● **REQUIRED TASK**: Filter the items below down to the lines that contain the string "italic", treating uppercase and lowercase as different.
** start **
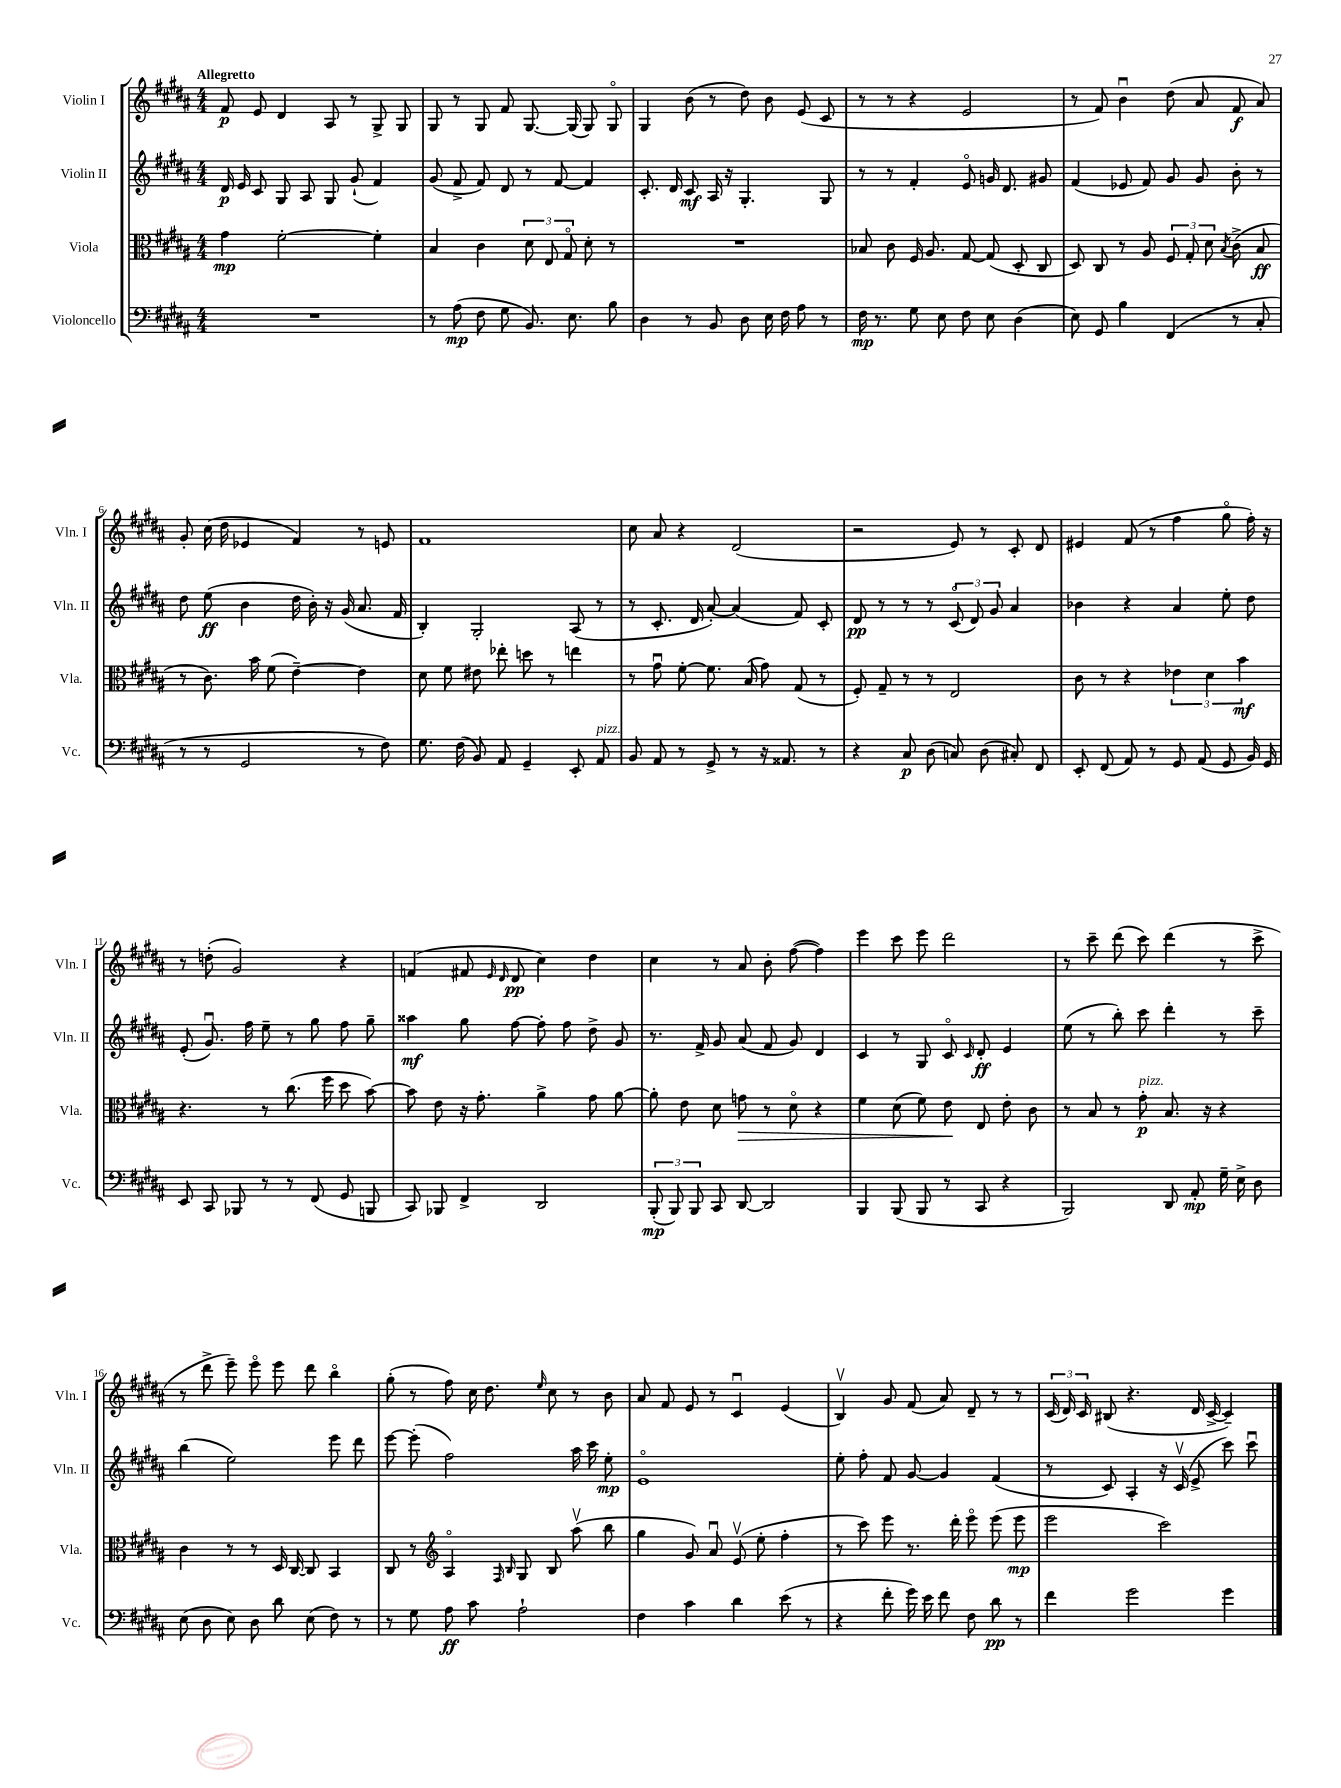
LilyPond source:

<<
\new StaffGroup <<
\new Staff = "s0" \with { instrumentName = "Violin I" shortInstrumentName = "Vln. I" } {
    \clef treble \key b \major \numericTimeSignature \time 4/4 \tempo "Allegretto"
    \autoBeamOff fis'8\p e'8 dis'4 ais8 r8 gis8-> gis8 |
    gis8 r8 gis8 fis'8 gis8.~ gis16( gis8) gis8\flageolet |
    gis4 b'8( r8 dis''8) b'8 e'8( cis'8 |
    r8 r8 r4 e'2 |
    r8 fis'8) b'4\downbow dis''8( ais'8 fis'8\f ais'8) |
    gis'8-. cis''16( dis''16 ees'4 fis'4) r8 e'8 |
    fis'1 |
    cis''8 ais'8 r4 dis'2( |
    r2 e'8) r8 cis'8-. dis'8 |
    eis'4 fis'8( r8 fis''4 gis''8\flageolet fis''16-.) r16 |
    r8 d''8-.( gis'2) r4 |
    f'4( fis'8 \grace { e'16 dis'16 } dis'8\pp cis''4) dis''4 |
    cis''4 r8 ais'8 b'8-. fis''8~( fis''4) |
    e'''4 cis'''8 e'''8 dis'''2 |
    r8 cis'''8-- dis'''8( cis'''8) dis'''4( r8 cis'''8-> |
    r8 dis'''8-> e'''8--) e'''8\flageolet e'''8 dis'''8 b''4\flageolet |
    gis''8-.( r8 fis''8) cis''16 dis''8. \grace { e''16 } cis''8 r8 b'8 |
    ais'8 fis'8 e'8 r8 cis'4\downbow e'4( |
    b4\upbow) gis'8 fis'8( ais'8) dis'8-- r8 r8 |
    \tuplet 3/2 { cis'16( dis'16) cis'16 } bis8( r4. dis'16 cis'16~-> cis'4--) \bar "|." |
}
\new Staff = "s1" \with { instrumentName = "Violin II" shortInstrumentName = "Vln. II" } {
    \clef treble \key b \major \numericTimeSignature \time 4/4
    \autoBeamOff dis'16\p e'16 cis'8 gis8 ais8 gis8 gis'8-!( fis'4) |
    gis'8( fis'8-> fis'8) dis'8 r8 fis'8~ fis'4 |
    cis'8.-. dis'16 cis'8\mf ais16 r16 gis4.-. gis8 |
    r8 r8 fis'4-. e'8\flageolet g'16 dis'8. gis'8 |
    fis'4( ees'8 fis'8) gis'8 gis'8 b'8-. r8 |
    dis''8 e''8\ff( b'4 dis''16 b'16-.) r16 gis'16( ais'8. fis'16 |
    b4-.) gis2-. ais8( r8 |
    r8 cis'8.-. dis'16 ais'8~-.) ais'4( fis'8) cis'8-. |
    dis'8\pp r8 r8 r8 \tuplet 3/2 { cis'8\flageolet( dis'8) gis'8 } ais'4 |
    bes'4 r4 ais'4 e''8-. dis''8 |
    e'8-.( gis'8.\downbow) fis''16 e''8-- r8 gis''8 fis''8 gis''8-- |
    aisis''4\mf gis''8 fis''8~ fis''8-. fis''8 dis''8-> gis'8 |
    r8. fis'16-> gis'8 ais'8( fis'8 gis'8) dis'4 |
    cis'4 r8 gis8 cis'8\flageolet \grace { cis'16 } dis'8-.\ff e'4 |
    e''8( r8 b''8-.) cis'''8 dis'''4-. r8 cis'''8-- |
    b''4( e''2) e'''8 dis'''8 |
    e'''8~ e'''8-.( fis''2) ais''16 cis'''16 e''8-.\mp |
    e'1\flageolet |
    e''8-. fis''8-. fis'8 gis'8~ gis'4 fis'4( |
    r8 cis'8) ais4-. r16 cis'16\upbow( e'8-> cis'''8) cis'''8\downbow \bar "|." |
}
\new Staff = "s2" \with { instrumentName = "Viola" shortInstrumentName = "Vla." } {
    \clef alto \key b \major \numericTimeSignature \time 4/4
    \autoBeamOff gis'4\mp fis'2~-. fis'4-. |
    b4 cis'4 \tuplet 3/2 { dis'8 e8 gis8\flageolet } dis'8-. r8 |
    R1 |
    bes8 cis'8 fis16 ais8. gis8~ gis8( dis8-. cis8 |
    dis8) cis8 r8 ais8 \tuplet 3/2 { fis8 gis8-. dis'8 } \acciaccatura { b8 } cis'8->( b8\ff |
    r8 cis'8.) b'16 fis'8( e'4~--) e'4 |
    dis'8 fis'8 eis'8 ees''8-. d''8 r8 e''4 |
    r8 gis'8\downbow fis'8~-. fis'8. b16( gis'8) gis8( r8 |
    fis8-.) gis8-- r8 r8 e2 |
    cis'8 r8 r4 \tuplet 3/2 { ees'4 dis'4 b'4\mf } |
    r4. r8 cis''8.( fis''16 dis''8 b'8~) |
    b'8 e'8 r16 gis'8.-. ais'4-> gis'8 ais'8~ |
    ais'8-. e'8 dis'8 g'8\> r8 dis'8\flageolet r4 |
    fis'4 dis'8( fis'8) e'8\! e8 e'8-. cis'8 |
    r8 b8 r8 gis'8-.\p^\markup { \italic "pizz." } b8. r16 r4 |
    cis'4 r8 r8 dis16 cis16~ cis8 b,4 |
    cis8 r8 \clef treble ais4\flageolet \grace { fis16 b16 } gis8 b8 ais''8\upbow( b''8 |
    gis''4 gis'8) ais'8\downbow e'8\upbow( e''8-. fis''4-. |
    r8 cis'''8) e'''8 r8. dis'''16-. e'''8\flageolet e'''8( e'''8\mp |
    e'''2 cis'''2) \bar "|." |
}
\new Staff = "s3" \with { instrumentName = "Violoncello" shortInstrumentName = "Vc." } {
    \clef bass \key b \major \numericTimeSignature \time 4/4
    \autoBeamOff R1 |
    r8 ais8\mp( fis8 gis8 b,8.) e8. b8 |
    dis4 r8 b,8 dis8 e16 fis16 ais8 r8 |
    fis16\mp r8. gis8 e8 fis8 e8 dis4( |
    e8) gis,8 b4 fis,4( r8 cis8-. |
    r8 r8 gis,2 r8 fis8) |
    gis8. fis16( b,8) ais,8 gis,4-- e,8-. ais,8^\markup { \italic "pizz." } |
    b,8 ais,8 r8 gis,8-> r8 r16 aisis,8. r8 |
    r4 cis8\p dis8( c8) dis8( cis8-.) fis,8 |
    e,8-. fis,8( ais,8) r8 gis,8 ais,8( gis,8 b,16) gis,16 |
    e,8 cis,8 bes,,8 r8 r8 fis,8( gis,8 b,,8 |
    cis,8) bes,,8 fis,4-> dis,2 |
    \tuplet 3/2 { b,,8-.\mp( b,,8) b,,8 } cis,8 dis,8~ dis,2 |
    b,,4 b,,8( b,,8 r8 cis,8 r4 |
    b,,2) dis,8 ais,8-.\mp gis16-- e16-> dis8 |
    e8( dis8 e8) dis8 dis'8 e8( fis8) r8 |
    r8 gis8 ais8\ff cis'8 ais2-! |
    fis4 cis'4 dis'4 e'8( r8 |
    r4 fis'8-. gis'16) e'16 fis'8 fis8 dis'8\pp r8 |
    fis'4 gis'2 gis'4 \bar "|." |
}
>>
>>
** end **
● **EXERCISE ANSWER**:
    r8 b8 r8 gis'8-.\p^\markup { \italic "pizz." } b8. r16 r4 |
    gis8. fis16( b,8) ais,8 gis,4-- e,8-. ais,8^\markup { \italic "pizz." } |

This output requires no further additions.